The answer is a stretch of the material below, returned exactly: the line containing "BUZZER2 pin IO: D4 -> RX", the line containing "POT2 pin VCC: 3V3 -> GND", and all lines between.

========

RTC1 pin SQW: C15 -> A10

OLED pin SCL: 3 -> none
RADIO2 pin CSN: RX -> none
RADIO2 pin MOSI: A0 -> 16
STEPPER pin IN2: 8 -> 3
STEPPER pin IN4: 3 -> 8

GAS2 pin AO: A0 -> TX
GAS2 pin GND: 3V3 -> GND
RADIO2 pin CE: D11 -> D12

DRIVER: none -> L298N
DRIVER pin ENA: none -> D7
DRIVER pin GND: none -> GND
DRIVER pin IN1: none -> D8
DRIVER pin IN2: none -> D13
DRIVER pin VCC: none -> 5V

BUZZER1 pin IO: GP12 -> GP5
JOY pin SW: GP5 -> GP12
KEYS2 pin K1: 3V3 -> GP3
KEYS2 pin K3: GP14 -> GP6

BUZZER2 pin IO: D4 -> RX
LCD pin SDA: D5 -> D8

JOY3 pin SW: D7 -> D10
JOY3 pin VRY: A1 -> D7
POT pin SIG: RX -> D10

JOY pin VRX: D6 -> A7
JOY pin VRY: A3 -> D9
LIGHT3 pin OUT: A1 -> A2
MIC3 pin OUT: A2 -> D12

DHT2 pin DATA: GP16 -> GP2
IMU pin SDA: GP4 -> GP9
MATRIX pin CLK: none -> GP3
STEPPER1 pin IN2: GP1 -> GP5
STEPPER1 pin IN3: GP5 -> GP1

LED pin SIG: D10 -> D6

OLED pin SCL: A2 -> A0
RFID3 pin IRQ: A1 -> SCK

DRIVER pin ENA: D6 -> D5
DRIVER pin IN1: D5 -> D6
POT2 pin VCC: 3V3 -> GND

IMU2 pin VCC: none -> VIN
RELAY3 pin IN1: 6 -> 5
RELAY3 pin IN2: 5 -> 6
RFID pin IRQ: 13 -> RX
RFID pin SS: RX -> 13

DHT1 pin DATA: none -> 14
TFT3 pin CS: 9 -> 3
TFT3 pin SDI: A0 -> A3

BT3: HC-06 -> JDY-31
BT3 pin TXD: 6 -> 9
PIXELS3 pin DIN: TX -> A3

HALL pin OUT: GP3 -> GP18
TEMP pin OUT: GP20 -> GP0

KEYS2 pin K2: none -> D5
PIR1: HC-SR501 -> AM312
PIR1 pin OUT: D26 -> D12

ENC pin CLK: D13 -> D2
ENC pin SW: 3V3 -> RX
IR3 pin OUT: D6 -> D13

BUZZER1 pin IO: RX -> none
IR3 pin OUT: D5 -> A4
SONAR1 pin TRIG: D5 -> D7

========

# Final answer
BUZZER2 pin IO: D4 -> RX
LCD pin SDA: D5 -> D8

JOY3 pin SW: D7 -> D10
JOY3 pin VRY: A1 -> D7
POT pin SIG: RX -> D10

JOY pin VRX: D6 -> A7
JOY pin VRY: A3 -> D9
LIGHT3 pin OUT: A1 -> A2
MIC3 pin OUT: A2 -> D12

DHT2 pin DATA: GP16 -> GP2
IMU pin SDA: GP4 -> GP9
MATRIX pin CLK: none -> GP3
STEPPER1 pin IN2: GP1 -> GP5
STEPPER1 pin IN3: GP5 -> GP1

LED pin SIG: D10 -> D6

OLED pin SCL: A2 -> A0
RFID3 pin IRQ: A1 -> SCK

DRIVER pin ENA: D6 -> D5
DRIVER pin IN1: D5 -> D6
POT2 pin VCC: 3V3 -> GND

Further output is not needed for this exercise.